> [Task to complete]
Report every line of the material that contains the string "size".

> [Data for this task]
○ ○ ○ ○ ○ ○ ○
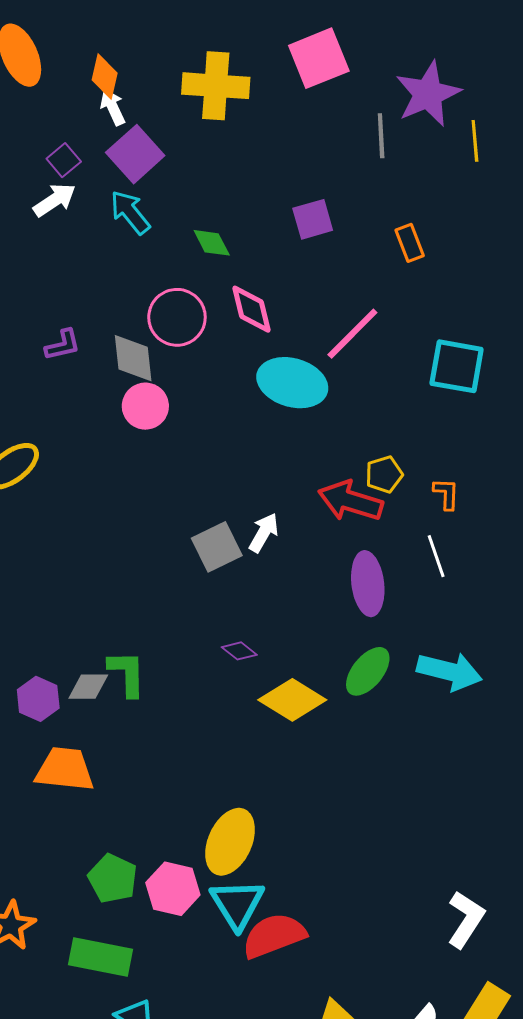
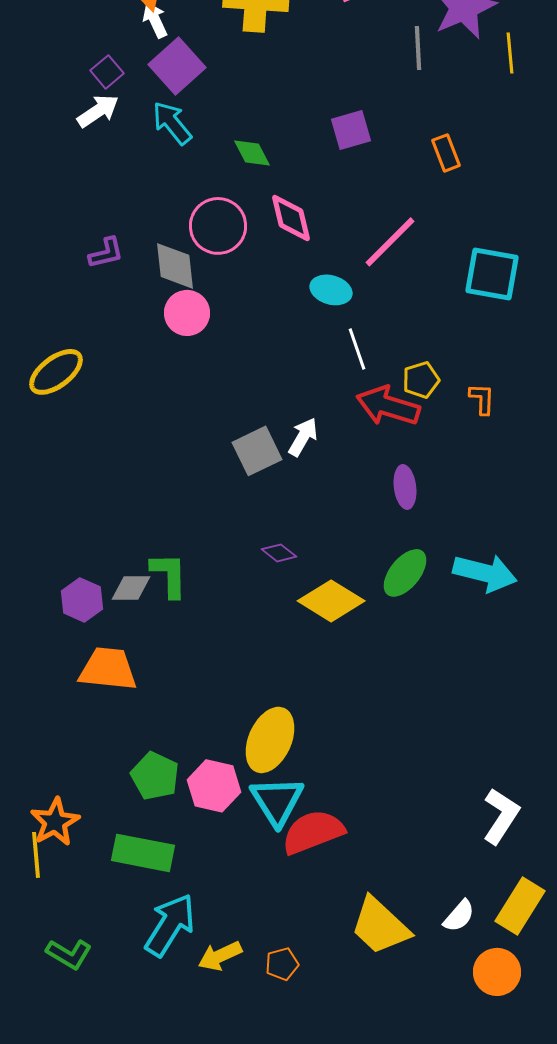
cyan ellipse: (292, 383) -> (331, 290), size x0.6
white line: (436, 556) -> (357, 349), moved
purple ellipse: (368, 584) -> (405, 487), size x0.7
○ ○ ○ ○ ○ ○ ○
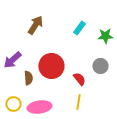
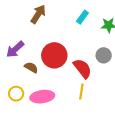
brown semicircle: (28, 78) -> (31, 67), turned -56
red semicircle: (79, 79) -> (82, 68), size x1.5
○ ○ ○ ○ ○ ○ ○
> [Response area]
cyan ellipse: (292, 383) -> (331, 290), size x0.6
purple ellipse: (368, 584) -> (405, 487), size x0.7
red semicircle: (79, 79) -> (82, 68), size x1.5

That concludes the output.